======== Information supplied ========

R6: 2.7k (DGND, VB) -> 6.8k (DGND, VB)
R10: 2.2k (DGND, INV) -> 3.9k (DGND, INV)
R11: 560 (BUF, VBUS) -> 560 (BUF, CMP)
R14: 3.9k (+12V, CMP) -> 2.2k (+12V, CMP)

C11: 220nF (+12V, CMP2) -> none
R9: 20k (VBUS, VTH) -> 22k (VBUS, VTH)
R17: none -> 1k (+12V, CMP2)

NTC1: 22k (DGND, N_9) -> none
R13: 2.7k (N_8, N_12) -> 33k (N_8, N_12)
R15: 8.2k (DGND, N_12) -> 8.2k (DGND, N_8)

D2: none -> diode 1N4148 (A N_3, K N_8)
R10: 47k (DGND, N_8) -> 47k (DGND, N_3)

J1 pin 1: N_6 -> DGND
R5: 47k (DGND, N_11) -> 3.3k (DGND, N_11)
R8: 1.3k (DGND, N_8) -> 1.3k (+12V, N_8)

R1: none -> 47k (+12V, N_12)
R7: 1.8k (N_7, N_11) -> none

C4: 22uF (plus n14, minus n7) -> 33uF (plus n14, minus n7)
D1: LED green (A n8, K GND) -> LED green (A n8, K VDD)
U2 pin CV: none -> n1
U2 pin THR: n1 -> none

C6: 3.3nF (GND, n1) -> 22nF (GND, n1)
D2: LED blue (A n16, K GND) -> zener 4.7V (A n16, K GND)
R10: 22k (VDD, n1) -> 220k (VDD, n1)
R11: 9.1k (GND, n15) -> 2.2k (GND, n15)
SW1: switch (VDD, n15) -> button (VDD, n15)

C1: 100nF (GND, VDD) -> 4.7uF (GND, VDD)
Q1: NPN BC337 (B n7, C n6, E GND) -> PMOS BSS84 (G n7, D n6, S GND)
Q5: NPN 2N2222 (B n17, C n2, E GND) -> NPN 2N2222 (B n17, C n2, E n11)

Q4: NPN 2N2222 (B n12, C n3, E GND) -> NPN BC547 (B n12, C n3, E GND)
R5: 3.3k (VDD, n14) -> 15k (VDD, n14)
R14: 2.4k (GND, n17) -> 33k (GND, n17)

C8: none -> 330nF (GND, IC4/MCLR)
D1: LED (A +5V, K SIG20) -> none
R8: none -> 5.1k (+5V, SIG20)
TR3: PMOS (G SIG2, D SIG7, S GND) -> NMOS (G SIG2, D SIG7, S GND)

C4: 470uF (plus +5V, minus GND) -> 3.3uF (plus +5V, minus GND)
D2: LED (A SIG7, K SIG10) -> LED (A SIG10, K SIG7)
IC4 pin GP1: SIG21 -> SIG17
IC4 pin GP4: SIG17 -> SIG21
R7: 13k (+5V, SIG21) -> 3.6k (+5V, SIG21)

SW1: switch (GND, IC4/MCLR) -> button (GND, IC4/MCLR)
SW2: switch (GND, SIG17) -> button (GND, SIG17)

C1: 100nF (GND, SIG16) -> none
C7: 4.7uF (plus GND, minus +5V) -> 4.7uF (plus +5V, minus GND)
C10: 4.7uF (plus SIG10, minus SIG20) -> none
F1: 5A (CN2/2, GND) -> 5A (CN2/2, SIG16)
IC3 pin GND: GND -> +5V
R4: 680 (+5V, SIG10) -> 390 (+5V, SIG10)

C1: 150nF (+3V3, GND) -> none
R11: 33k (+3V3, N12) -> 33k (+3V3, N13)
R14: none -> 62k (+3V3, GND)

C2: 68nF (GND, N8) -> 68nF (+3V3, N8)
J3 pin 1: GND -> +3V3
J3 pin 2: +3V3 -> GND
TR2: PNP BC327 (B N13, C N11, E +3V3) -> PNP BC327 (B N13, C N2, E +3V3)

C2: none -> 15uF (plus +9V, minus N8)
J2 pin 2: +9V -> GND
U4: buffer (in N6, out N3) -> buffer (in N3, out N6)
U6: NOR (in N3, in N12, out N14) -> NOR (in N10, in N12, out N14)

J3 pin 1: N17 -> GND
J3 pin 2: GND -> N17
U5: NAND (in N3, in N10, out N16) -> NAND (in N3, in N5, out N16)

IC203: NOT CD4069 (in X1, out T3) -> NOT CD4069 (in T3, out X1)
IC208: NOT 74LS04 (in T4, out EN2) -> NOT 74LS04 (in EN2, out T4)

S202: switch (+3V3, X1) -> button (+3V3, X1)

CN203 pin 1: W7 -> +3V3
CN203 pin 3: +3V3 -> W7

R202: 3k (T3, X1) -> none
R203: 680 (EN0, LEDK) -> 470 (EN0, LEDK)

========

Activity: Your answer should be one number, the count of lines in the records that contain the string "button".

Result: 4